[Records]
>>>>
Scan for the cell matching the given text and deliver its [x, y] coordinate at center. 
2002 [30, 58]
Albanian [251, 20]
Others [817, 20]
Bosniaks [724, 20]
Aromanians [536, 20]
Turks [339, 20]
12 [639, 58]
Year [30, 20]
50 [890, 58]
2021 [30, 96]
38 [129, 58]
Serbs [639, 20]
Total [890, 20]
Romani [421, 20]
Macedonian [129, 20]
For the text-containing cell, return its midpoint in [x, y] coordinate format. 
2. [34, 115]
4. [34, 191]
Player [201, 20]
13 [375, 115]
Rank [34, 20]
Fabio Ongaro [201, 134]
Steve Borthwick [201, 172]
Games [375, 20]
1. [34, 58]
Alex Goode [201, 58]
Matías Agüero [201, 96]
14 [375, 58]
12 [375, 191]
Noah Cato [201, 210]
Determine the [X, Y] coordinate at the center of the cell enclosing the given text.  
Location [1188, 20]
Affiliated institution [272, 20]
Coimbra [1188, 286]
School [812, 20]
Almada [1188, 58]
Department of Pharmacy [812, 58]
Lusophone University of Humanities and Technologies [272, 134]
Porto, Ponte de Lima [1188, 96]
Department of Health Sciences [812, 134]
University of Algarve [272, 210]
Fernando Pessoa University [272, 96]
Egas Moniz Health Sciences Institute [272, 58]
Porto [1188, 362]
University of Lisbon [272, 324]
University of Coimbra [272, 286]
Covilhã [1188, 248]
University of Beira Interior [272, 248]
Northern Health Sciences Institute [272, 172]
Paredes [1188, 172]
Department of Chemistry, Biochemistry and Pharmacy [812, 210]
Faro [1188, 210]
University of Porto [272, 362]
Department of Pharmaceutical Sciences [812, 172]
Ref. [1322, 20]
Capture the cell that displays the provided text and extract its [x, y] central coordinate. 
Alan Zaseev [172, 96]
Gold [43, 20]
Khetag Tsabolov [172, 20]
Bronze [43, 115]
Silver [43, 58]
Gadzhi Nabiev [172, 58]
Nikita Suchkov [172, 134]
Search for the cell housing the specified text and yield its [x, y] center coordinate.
<<<<
SET EXERCISE:
Can you copy every line of the listing above word for word?

ANSWER TO THE PROBLEM:
Scan for the cell matching the given text and deliver its [x, y] coordinate at center. 
2002 [30, 58]
Albanian [251, 20]
Others [817, 20]
Bosniaks [724, 20]
Aromanians [536, 20]
Turks [339, 20]
12 [639, 58]
Year [30, 20]
50 [890, 58]
2021 [30, 96]
38 [129, 58]
Serbs [639, 20]
Total [890, 20]
Romani [421, 20]
Macedonian [129, 20]
For the text-containing cell, return its midpoint in [x, y] coordinate format. 
2. [34, 115]
4. [34, 191]
Player [201, 20]
13 [375, 115]
Rank [34, 20]
Fabio Ongaro [201, 134]
Steve Borthwick [201, 172]
Games [375, 20]
1. [34, 58]
Alex Goode [201, 58]
Matías Agüero [201, 96]
14 [375, 58]
12 [375, 191]
Noah Cato [201, 210]
Determine the [X, Y] coordinate at the center of the cell enclosing the given text.  
Location [1188, 20]
Affiliated institution [272, 20]
Coimbra [1188, 286]
School [812, 20]
Almada [1188, 58]
Department of Pharmacy [812, 58]
Lusophone University of Humanities and Technologies [272, 134]
Porto, Ponte de Lima [1188, 96]
Department of Health Sciences [812, 134]
University of Algarve [272, 210]
Fernando Pessoa University [272, 96]
Egas Moniz Health Sciences Institute [272, 58]
Porto [1188, 362]
University of Lisbon [272, 324]
University of Coimbra [272, 286]
Covilhã [1188, 248]
University of Beira Interior [272, 248]
Northern Health Sciences Institute [272, 172]
Paredes [1188, 172]
Department of Chemistry, Biochemistry and Pharmacy [812, 210]
Faro [1188, 210]
University of Porto [272, 362]
Department of Pharmaceutical Sciences [812, 172]
Ref. [1322, 20]
Capture the cell that displays the provided text and extract its [x, y] central coordinate. 
Alan Zaseev [172, 96]
Gold [43, 20]
Khetag Tsabolov [172, 20]
Bronze [43, 115]
Silver [43, 58]
Gadzhi Nabiev [172, 58]
Nikita Suchkov [172, 134]
Search for the cell housing the specified text and yield its [x, y] center coordinate.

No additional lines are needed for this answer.